Exactly as written, copy the lines that run from the start of the data below to the line containing "window: (265, 66) -> (137, 53), width x0.47", both ends included.

(Drawing revision comparisons)
----

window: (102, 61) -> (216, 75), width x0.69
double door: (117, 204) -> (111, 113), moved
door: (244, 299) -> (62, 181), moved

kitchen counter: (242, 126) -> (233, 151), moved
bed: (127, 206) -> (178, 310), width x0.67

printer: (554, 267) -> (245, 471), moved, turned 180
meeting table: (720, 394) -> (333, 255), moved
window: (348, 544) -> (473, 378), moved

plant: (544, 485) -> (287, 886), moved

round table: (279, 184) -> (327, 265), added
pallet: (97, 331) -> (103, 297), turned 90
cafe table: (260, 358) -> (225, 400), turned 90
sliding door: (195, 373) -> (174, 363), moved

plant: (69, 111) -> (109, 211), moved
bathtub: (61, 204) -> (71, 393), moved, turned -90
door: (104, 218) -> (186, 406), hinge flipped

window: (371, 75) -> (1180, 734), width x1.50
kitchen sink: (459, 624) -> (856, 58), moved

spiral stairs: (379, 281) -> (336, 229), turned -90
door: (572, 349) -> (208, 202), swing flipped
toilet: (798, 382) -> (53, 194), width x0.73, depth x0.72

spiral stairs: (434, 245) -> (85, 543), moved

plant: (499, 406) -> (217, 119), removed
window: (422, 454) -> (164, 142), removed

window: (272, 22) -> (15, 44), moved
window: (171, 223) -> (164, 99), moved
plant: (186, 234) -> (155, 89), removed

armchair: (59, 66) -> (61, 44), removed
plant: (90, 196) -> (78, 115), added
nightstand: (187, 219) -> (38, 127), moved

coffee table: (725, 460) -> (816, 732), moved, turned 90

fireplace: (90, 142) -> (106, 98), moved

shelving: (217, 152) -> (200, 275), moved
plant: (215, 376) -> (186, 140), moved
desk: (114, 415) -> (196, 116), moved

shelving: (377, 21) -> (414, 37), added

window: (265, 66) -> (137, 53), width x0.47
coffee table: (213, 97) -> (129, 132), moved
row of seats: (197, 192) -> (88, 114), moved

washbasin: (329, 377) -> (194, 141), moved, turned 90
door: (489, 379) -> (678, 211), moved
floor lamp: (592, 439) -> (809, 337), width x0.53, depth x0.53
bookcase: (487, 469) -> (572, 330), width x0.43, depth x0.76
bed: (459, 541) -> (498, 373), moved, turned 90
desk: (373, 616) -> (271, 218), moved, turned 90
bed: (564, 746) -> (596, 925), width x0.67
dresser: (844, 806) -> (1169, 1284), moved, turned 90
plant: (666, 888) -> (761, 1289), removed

----

Worked solution ::
window: (102, 61) -> (216, 75), width x0.69
double door: (117, 204) -> (111, 113), moved
door: (244, 299) -> (62, 181), moved

kitchen counter: (242, 126) -> (233, 151), moved
bed: (127, 206) -> (178, 310), width x0.67

printer: (554, 267) -> (245, 471), moved, turned 180
meeting table: (720, 394) -> (333, 255), moved
window: (348, 544) -> (473, 378), moved

plant: (544, 485) -> (287, 886), moved

round table: (279, 184) -> (327, 265), added
pallet: (97, 331) -> (103, 297), turned 90
cafe table: (260, 358) -> (225, 400), turned 90
sliding door: (195, 373) -> (174, 363), moved

plant: (69, 111) -> (109, 211), moved
bathtub: (61, 204) -> (71, 393), moved, turned -90
door: (104, 218) -> (186, 406), hinge flipped

window: (371, 75) -> (1180, 734), width x1.50
kitchen sink: (459, 624) -> (856, 58), moved

spiral stairs: (379, 281) -> (336, 229), turned -90
door: (572, 349) -> (208, 202), swing flipped
toilet: (798, 382) -> (53, 194), width x0.73, depth x0.72

spiral stairs: (434, 245) -> (85, 543), moved

plant: (499, 406) -> (217, 119), removed
window: (422, 454) -> (164, 142), removed

window: (272, 22) -> (15, 44), moved
window: (171, 223) -> (164, 99), moved
plant: (186, 234) -> (155, 89), removed

armchair: (59, 66) -> (61, 44), removed
plant: (90, 196) -> (78, 115), added
nightstand: (187, 219) -> (38, 127), moved

coffee table: (725, 460) -> (816, 732), moved, turned 90

fireplace: (90, 142) -> (106, 98), moved

shelving: (217, 152) -> (200, 275), moved
plant: (215, 376) -> (186, 140), moved
desk: (114, 415) -> (196, 116), moved

shelving: (377, 21) -> (414, 37), added

window: (265, 66) -> (137, 53), width x0.47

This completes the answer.